# WHAT TO DO:
Return each line of the listing in which the word "none" appears.

BEGIN GIVEN DATA

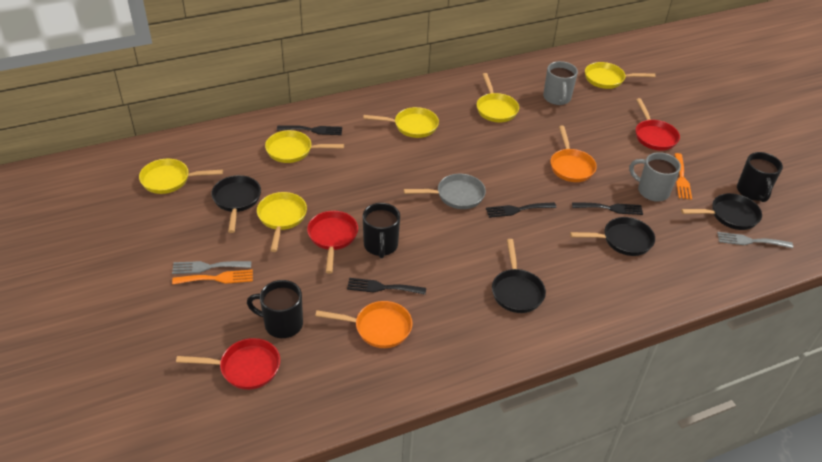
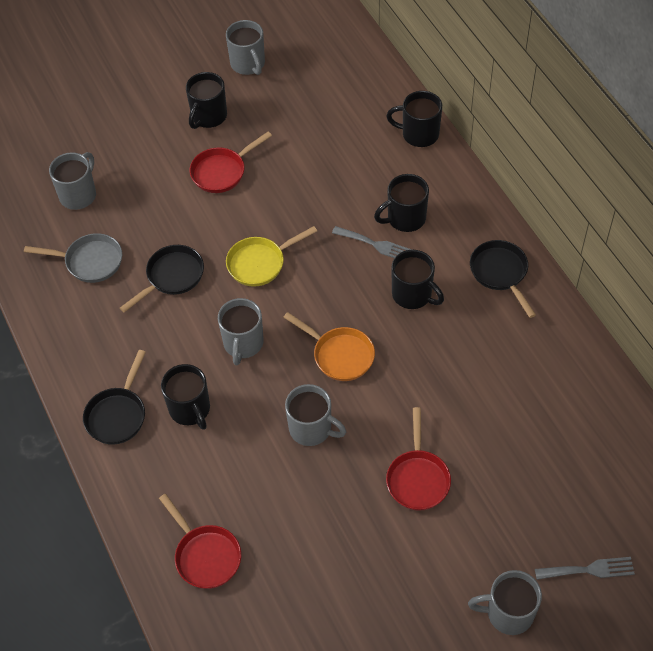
black fork: [277,125,342,135] [347,278,426,295] [486,202,557,218] [572,202,643,215] = 4 -> none = 0
black mug: [247,280,303,338] [363,203,400,259] [737,152,783,202] = 3 -> [161,364,210,430] [186,72,227,129] [374,174,429,232] [386,91,442,147] [391,250,444,309] = 5
black pan: [211,175,261,233] [492,239,546,313] [570,217,655,256] [681,193,762,230] = 4 -> [83,350,146,445] [120,245,204,312] [470,240,536,318] = 3
grey mug: [543,61,578,105] [629,152,681,202] = 2 -> [49,152,96,210] [218,298,264,365] [226,20,265,75] [285,384,346,446] [468,570,542,635] = 5
orange fork: [172,270,253,284] [675,153,692,200] = 2 -> none = 0
orange pan: [315,301,412,348] [550,126,597,182] = 2 -> [283,312,375,381] = 1
yellow pan: [139,159,223,194] [257,192,307,252] [265,130,344,163] [363,107,439,138] [477,73,519,122] [585,62,656,89] = 6 -> [226,226,317,287] = 1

END GIVEN DATA

# RESULT:
black fork: [277,125,342,135] [347,278,426,295] [486,202,557,218] [572,202,643,215] = 4 -> none = 0
orange fork: [172,270,253,284] [675,153,692,200] = 2 -> none = 0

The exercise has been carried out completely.